DIRECTIONS FOR THIS TASK: Would you please report how many lines of the listing contain "grey"? Reply with that number only.

━━━ DATA SUPPLIED

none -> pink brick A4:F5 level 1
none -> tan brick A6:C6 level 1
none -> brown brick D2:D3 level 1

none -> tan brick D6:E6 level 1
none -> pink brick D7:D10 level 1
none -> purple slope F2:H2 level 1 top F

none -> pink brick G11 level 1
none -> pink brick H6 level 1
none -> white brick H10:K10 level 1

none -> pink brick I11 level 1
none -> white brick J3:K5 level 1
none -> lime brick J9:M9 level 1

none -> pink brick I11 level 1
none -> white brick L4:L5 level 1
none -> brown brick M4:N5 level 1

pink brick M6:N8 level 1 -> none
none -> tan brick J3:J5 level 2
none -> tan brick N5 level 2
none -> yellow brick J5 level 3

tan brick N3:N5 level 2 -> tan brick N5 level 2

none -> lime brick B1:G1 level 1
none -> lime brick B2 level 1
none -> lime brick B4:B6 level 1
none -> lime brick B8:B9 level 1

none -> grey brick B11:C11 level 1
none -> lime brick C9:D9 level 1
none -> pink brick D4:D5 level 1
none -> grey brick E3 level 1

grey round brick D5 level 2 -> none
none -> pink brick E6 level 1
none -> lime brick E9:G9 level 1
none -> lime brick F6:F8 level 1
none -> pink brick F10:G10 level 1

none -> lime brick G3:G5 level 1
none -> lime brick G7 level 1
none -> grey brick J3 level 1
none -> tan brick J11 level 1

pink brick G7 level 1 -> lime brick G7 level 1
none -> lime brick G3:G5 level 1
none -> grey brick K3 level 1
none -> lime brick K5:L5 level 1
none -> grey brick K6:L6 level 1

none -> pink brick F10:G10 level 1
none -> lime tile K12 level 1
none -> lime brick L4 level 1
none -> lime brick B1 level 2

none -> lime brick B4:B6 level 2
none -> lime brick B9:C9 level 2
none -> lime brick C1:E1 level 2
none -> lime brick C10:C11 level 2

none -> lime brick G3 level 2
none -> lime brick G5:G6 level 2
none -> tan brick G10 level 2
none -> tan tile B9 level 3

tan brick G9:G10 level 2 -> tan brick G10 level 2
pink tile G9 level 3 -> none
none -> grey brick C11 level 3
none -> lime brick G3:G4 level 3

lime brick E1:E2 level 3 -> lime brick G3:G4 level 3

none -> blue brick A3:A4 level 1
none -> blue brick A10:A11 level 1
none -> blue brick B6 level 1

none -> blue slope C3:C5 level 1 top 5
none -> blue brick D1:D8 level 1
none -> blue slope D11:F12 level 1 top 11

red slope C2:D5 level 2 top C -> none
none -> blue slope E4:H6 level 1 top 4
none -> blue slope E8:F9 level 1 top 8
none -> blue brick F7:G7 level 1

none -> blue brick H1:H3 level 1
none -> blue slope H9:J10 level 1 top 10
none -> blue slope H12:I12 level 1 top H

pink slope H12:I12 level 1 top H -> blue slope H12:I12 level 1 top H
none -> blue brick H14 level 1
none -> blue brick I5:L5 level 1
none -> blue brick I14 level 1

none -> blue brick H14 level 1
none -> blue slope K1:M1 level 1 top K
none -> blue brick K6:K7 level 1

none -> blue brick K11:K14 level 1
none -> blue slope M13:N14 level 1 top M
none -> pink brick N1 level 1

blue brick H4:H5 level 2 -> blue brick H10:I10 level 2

━━━━━━

RESPONSE TO THIS TASK: 7